■ **DATA TO PROCESS**:

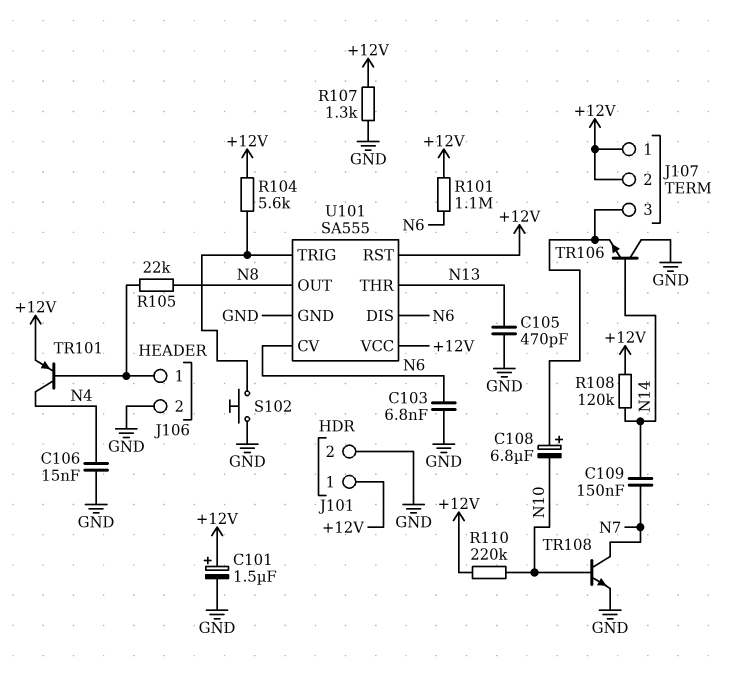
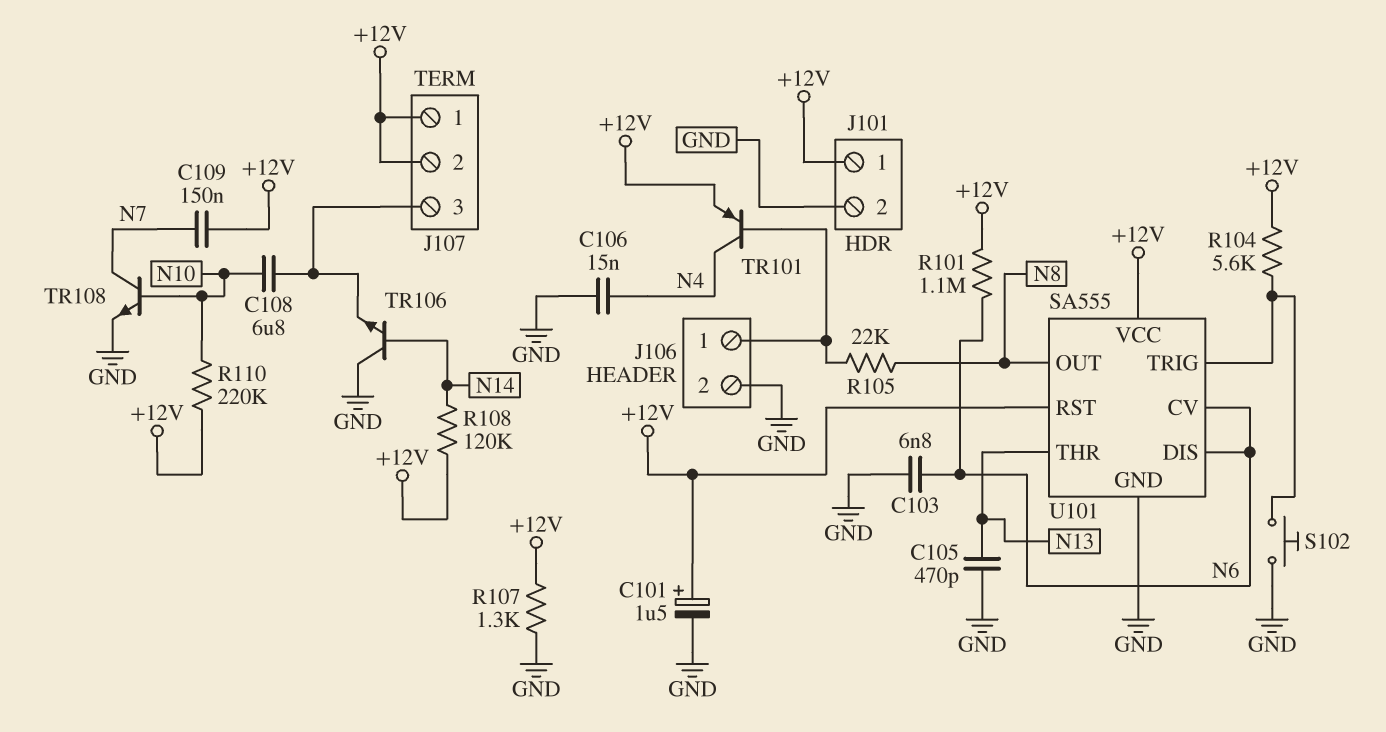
C108: 6.8uF (plus J107/3, minus N10) -> 6.8uF (J107/3, N10)
C109: 150nF (N7, N14) -> 150nF (+12V, N7)

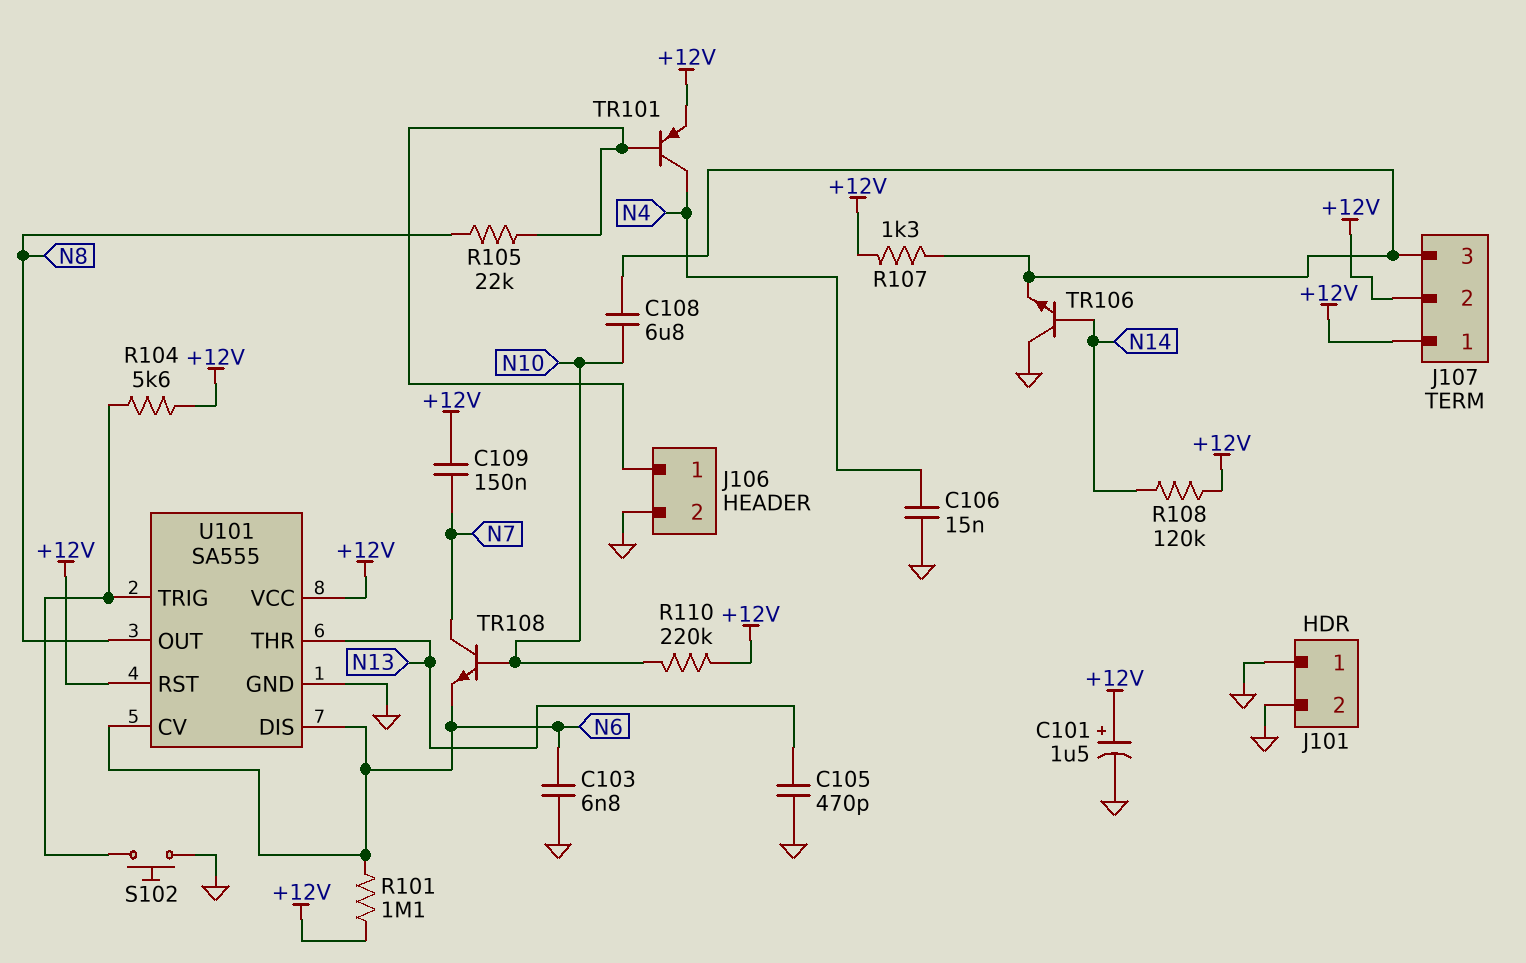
J101 pin 1: +12V -> GND
R107: 1.3k (+12V, GND) -> 1.3k (+12V, J107/3)
TR108: NPN (B N10, C N7, E GND) -> NPN (B N10, C N7, E N6)

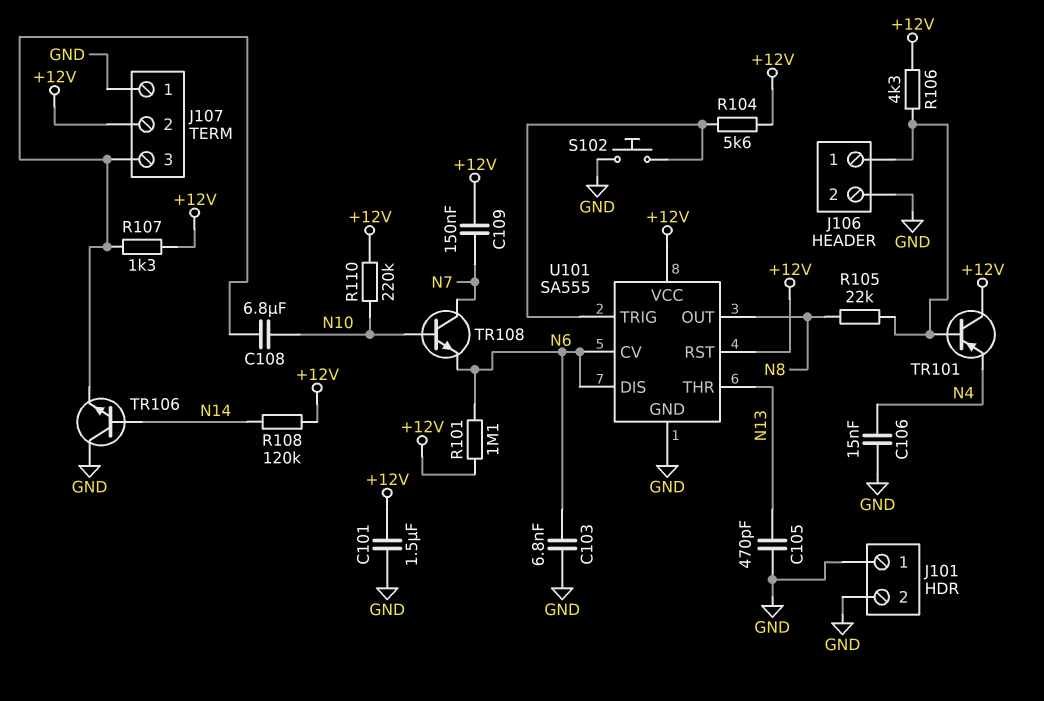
C101: 1.5uF (plus +12V, minus GND) -> 1.5uF (+12V, GND)
J107 pin 1: +12V -> GND
R106: none -> 4.3k (+12V, J106/1)
TR101: PNP (B J106/1, C N4, E +12V) -> PNP (B J106/1, C +12V, E N4)

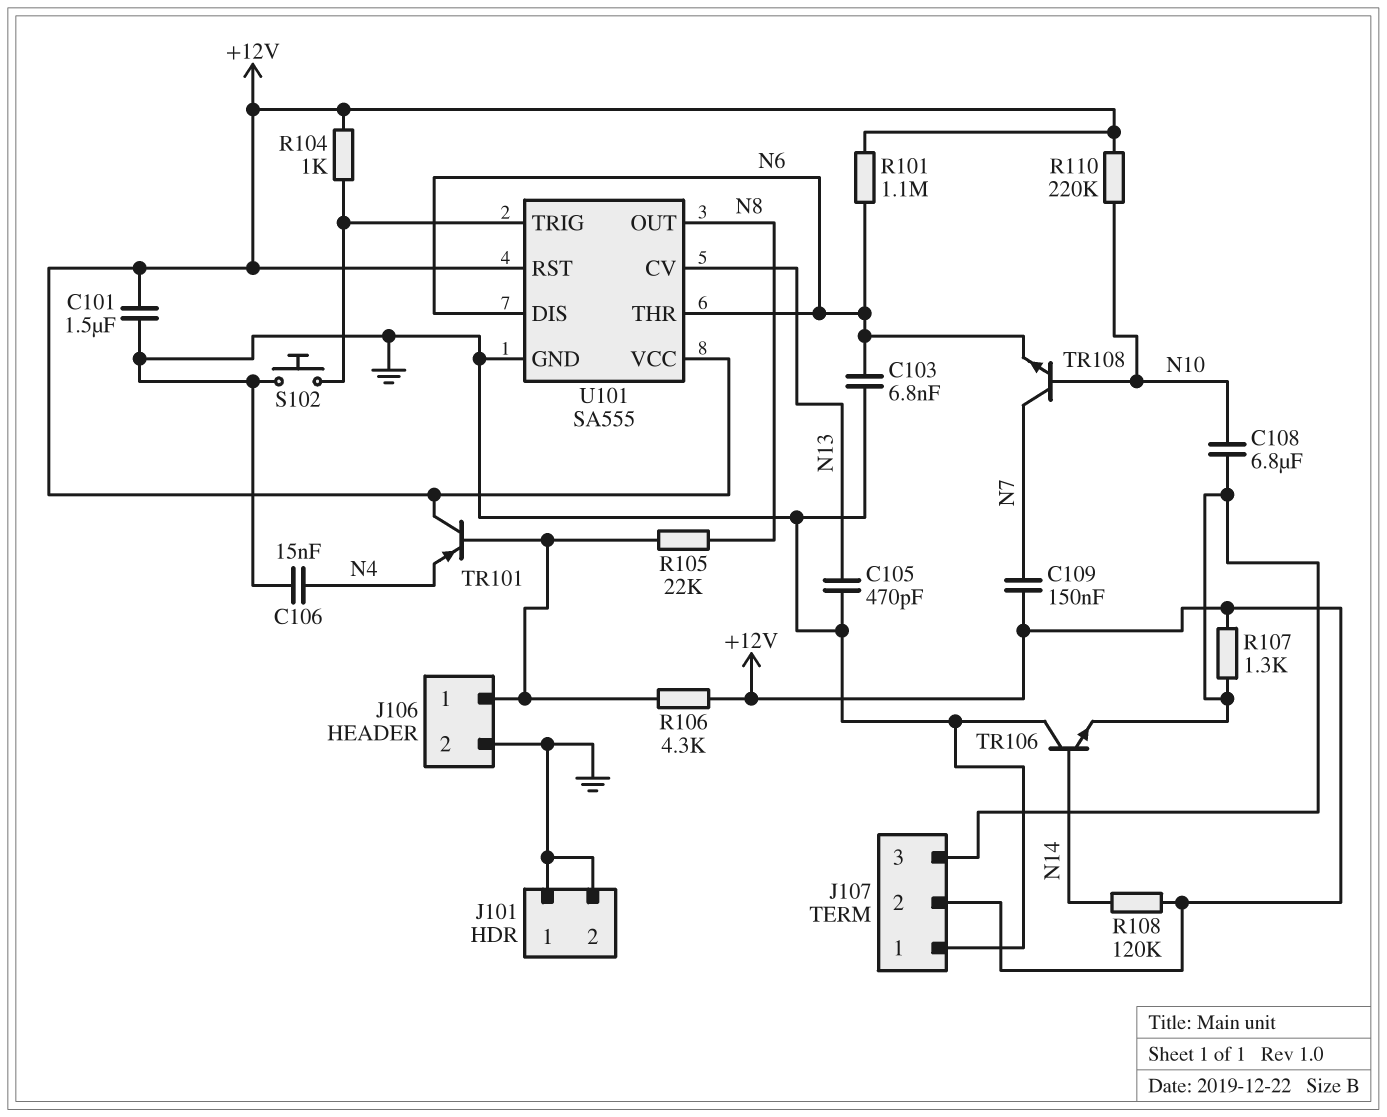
R104: 5.6k (+12V, U101/TRIG) -> 1k (+12V, U101/TRIG)
U101 pin CV: N6 -> N13
U101 pin THR: N13 -> N6

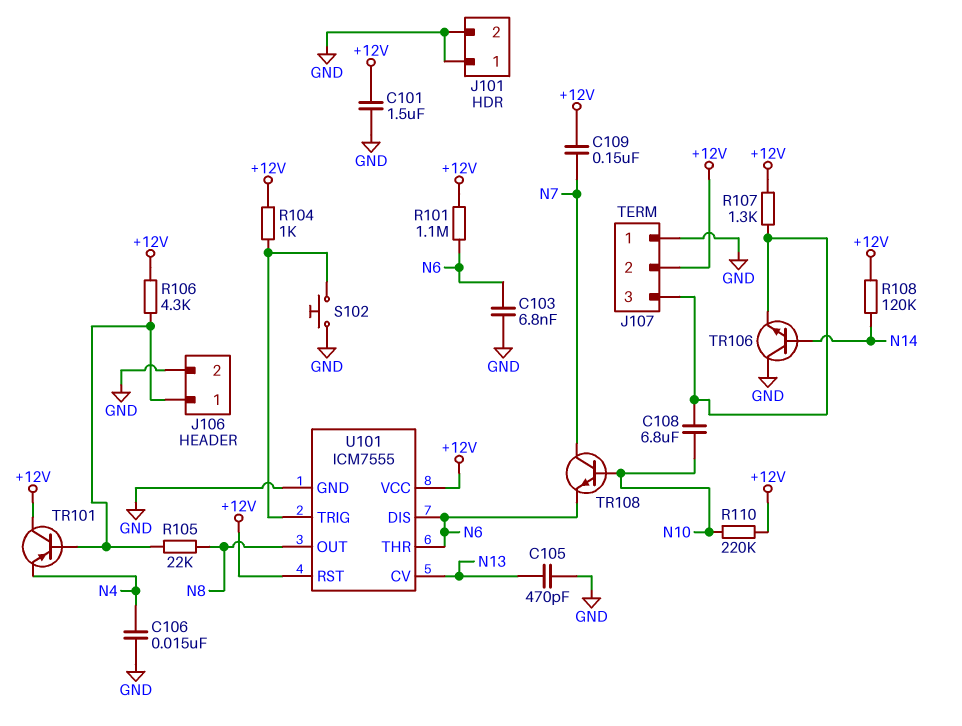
U101: SA555 -> ICM7555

■ **YOUR TASK**: Count the lines above that contain the word "minus", and reply with only that number.

■ **RESULT FOR THIS EXERCISE**: 2